_WHAT YOU NEED TO DO_
Your answer should be every line with the word "camera", copied from the data below.

_THE RECORDS_
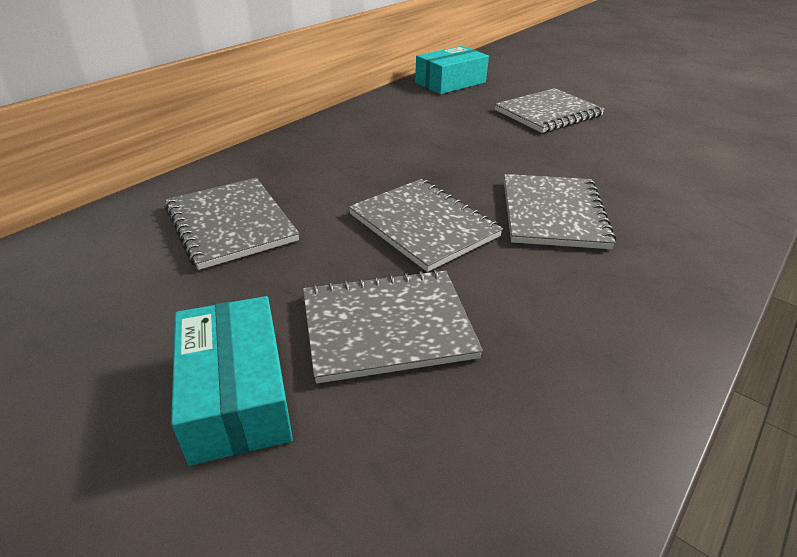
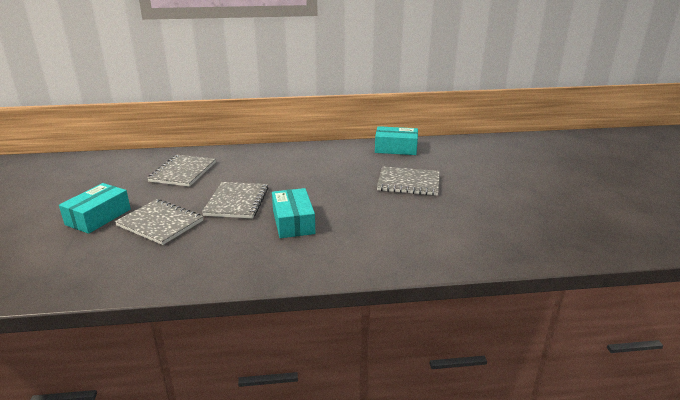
camera: 45 degrees right, 10 degrees down
(553, 213) = (293, 222): grey notebook -> turquoise box

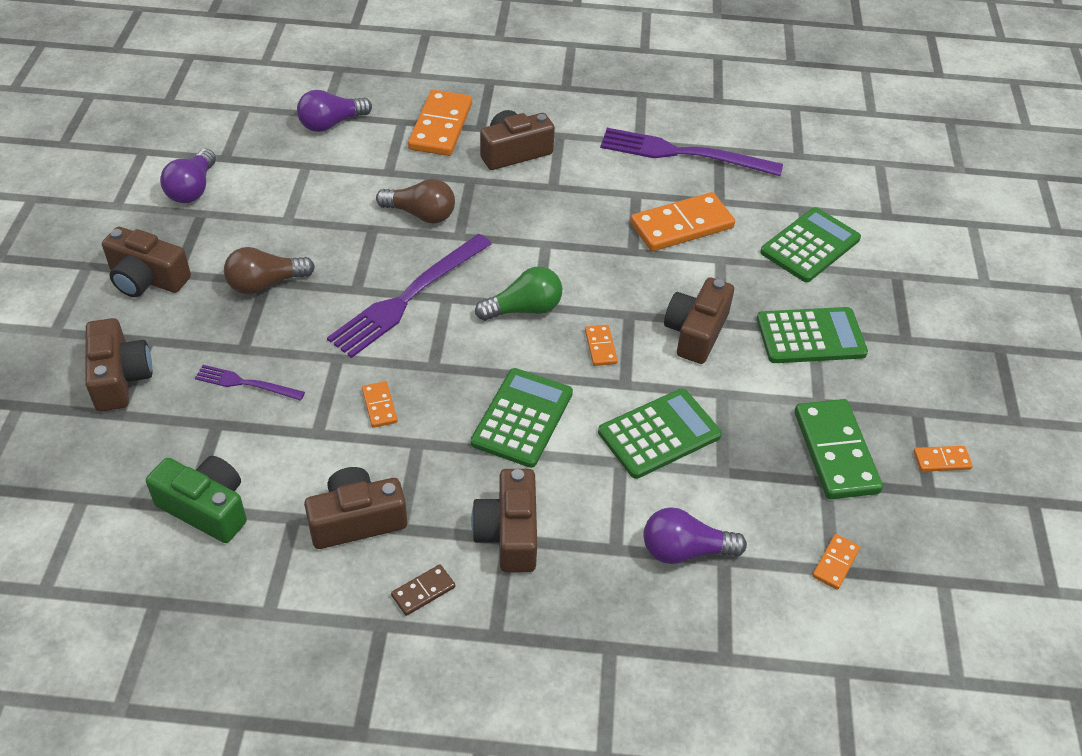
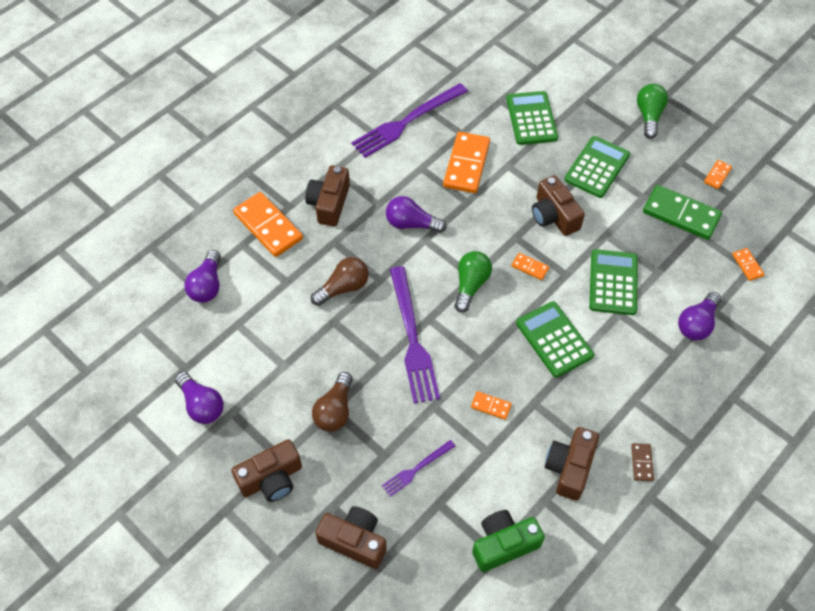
camera: 50 degrees left, 10 degrees up
(509, 533) = (631, 397): brown camera -> none
(554, 223) = (411, 224): none -> purple light bulb
(948, 347) = (649, 116): none -> green light bulb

_WRITTEN SOLUTION_
camera: 45 degrees right, 10 degrees down
camera: 50 degrees left, 10 degrees up
(509, 533) = (631, 397): brown camera -> none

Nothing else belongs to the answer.